[Change detection data]
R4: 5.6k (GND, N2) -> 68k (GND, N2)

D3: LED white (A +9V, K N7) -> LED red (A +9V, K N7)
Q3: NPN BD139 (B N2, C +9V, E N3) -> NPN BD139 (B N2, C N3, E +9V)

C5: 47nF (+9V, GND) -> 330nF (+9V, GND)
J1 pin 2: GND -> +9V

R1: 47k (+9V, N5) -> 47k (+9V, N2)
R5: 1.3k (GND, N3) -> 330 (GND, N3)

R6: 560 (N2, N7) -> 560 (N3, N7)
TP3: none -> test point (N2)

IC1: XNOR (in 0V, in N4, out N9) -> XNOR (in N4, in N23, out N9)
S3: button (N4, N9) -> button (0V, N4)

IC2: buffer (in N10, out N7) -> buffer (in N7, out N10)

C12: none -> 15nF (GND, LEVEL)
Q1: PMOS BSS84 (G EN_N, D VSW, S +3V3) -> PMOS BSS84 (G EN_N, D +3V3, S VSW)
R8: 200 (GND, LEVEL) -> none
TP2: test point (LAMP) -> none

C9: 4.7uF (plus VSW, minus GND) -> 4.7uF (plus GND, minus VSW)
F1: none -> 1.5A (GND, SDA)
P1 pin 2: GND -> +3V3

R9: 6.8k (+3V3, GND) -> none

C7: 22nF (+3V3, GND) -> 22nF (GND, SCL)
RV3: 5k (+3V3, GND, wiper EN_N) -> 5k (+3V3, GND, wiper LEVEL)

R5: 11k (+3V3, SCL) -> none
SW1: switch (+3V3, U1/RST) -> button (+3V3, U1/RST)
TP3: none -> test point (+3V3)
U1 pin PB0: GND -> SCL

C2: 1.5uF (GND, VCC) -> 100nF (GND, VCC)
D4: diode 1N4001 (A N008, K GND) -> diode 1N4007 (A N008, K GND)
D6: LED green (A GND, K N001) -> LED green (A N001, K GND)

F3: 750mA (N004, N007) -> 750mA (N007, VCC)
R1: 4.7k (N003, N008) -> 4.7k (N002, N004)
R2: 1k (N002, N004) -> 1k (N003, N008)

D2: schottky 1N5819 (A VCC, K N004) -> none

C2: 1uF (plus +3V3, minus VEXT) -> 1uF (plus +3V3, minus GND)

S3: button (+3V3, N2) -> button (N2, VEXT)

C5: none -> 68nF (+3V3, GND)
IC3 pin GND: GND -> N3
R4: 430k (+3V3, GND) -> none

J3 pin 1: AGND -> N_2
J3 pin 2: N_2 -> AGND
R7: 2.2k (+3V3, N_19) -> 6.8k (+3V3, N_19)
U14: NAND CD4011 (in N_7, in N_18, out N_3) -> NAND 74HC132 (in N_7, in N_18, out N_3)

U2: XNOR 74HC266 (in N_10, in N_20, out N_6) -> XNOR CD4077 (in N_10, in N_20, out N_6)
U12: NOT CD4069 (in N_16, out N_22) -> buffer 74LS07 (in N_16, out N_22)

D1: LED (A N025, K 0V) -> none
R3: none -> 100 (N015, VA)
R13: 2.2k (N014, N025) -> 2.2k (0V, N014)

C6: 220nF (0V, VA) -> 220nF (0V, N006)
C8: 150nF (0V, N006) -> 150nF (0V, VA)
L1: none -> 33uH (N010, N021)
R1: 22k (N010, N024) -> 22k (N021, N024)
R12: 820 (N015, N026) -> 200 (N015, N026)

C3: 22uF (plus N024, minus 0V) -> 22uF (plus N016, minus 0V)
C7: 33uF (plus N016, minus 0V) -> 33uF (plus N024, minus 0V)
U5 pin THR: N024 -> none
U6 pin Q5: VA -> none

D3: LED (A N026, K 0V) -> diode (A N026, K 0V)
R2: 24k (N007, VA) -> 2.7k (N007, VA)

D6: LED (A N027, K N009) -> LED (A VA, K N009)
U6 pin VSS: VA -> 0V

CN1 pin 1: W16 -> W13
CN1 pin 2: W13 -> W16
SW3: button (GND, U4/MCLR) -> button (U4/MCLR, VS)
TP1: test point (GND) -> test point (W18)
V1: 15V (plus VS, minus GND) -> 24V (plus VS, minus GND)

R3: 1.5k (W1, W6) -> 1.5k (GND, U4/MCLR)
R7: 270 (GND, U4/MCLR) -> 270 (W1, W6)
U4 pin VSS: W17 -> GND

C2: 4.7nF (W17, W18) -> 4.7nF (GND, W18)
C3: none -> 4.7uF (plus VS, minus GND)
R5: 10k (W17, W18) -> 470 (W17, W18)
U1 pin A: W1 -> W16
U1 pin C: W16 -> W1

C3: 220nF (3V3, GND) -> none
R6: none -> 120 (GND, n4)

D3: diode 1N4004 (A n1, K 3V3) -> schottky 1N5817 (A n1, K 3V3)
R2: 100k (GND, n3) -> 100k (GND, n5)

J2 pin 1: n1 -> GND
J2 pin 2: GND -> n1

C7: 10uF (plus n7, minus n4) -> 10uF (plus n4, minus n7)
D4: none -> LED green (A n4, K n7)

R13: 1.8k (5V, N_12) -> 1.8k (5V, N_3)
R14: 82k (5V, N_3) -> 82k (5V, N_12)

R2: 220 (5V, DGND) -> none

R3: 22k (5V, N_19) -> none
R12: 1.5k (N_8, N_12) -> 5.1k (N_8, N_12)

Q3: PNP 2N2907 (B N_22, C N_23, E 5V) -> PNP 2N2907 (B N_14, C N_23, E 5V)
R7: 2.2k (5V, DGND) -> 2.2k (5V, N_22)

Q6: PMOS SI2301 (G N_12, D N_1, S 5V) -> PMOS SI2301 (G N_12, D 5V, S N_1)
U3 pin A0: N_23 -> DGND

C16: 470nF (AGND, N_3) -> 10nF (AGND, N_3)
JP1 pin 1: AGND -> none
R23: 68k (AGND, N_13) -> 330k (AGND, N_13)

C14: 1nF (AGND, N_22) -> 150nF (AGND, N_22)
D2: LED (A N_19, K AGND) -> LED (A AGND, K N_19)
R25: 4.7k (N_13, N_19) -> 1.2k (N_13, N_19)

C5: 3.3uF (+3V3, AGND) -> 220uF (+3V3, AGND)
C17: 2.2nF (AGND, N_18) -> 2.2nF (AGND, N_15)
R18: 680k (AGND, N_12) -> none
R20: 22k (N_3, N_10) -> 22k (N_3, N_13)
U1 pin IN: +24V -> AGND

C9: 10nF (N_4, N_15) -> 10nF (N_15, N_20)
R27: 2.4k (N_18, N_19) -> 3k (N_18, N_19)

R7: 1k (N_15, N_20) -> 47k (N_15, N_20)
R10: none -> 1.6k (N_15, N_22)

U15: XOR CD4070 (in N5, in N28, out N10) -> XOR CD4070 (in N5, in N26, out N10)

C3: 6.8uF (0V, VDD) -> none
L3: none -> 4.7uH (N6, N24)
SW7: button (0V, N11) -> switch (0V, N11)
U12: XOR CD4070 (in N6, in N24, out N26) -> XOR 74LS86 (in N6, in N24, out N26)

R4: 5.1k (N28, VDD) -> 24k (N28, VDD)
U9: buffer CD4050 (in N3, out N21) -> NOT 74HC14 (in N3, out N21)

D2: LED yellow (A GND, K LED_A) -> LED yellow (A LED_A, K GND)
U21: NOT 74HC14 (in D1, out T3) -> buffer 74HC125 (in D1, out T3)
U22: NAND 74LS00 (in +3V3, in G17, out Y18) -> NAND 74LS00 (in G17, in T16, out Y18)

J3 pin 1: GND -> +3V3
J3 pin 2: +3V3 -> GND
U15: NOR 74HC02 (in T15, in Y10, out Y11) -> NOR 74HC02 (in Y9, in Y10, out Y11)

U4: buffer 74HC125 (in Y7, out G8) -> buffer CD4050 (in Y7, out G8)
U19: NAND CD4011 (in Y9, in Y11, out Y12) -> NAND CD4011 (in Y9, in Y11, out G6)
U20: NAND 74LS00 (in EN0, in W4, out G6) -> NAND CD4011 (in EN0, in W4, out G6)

- TASK TO CARRY OUT
Wherever a line in the data above holds "XNOR", copy that line.

- WRITTEN SOLUTION
IC1: XNOR (in 0V, in N4, out N9) -> XNOR (in N4, in N23, out N9)
U2: XNOR 74HC266 (in N_10, in N_20, out N_6) -> XNOR CD4077 (in N_10, in N_20, out N_6)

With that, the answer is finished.